**Work instructions:**
Look through the entries below and show every line containing the word "degrees".

BEGIN Data excerpts

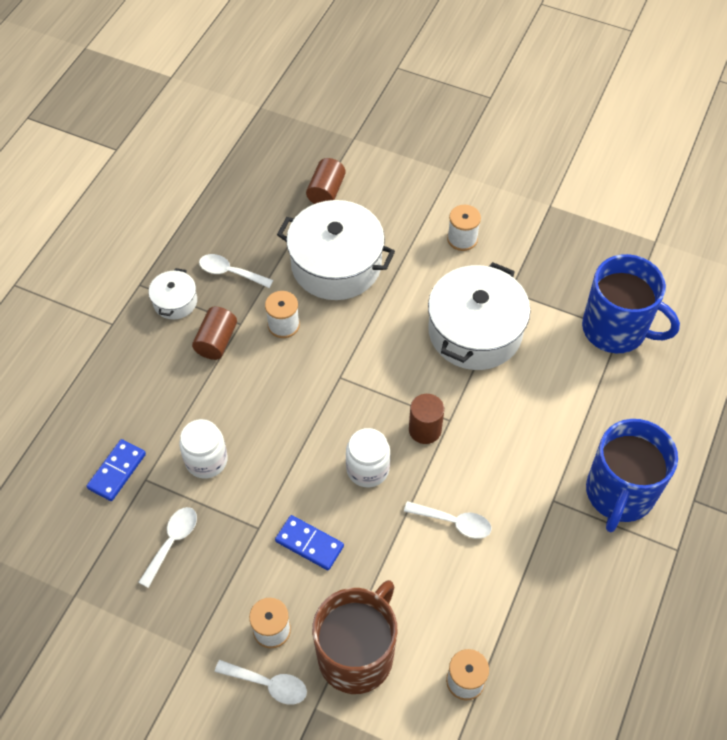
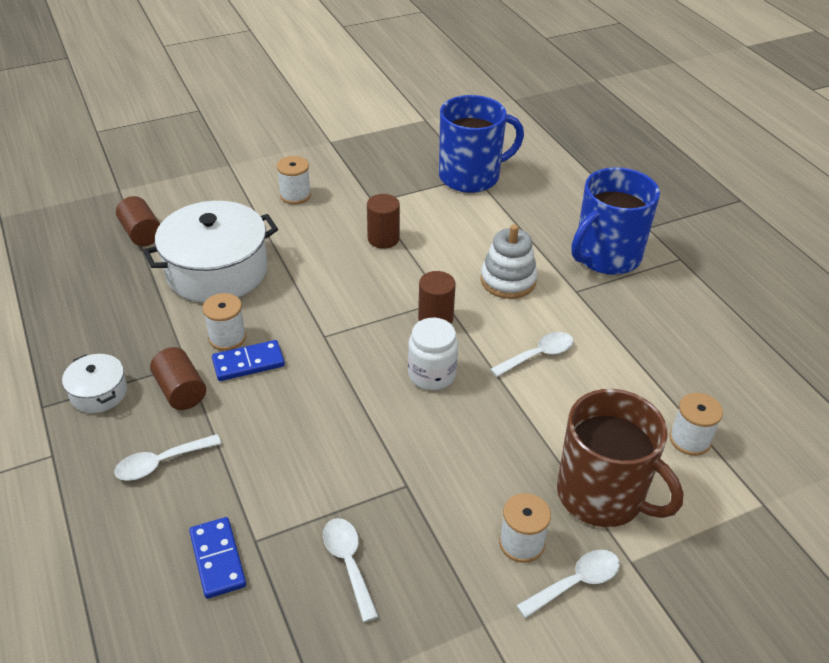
camera: 50 degrees left, 15 degrees down
(206, 460) = (293, 478): white jar -> none
(230, 272) = (126, 337): white spoon -> white spoon (161, 463)
(309, 543) = (461, 458): blue domino -> blue domino (248, 363)
(357, 654) = (602, 495): brown mug -> brown mug turned 150 degrees clockwise
(475, 331) = (383, 239): white pot -> brown cylinder
(515, 446) = (508, 280): none -> white stacking toy
(619, 493) = (606, 256): blue mug -> blue mug turned 75 degrees clockwise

END Data excerpts

**Result:**
camera: 50 degrees left, 15 degrees down
(357, 654) = (602, 495): brown mug -> brown mug turned 150 degrees clockwise
(619, 493) = (606, 256): blue mug -> blue mug turned 75 degrees clockwise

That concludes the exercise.